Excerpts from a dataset

____________

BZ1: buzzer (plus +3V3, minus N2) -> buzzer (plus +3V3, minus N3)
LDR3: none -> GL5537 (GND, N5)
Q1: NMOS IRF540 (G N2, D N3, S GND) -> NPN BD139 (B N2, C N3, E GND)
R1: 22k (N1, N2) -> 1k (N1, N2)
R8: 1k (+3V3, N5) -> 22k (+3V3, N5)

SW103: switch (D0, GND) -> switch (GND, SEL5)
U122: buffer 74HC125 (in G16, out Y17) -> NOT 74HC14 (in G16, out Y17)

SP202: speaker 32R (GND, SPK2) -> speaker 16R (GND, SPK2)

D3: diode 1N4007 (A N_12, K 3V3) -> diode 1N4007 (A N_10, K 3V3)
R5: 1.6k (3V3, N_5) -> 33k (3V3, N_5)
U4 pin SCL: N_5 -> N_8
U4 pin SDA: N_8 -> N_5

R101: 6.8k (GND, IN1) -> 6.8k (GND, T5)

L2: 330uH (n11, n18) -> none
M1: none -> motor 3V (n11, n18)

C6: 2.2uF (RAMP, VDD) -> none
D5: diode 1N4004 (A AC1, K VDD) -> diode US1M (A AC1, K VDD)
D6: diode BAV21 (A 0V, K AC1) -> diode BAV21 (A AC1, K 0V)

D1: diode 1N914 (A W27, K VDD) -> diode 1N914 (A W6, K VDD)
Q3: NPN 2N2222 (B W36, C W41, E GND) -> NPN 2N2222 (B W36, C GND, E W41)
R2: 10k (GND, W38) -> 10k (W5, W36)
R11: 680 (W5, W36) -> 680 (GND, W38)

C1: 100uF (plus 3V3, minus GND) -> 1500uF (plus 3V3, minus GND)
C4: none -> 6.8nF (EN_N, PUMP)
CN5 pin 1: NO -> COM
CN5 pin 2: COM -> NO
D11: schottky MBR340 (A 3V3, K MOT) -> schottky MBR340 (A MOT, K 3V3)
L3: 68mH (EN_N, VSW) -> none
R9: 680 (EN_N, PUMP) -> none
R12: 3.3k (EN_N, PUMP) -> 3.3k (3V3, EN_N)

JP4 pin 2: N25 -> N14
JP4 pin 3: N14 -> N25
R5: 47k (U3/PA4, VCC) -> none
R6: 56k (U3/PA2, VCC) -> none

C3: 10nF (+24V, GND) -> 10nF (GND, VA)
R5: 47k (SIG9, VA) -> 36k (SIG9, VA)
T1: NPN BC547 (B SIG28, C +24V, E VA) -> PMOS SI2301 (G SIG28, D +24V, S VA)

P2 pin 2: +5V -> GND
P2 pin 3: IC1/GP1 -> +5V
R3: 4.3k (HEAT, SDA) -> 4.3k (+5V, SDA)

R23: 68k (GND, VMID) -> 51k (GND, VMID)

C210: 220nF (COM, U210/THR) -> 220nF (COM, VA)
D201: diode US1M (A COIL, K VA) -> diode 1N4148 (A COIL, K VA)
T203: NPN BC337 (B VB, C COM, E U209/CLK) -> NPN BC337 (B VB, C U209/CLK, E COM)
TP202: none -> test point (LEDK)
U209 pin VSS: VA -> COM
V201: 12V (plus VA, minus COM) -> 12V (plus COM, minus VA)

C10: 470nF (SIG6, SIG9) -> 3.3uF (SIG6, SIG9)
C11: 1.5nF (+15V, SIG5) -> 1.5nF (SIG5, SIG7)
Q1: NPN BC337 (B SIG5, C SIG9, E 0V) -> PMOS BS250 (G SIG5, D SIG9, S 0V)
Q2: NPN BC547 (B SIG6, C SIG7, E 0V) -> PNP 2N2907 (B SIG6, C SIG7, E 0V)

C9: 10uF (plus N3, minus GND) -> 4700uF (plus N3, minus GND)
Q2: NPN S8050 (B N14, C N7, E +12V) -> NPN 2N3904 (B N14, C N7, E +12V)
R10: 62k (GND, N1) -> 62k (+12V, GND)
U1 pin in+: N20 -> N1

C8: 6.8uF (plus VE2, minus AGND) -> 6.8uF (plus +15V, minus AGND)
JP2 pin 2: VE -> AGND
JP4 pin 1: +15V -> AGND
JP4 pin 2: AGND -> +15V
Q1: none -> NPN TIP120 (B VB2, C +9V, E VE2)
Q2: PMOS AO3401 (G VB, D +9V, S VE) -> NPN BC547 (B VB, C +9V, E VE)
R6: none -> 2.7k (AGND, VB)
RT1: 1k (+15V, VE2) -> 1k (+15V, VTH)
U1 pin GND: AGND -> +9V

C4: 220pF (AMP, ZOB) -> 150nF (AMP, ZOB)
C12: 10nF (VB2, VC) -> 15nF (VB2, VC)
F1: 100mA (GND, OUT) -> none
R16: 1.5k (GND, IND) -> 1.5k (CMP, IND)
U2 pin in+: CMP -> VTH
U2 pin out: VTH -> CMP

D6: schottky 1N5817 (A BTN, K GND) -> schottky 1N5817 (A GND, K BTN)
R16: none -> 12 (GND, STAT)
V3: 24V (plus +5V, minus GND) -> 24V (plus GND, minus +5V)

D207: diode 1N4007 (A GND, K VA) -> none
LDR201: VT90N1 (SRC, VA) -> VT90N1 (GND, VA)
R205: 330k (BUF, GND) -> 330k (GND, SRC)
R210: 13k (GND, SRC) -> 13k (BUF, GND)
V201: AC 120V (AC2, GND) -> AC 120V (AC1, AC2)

____________

> Action item
Task for the records above: copy every line in which the word "schottky" occurs.

> Written response
D11: schottky MBR340 (A 3V3, K MOT) -> schottky MBR340 (A MOT, K 3V3)
D6: schottky 1N5817 (A BTN, K GND) -> schottky 1N5817 (A GND, K BTN)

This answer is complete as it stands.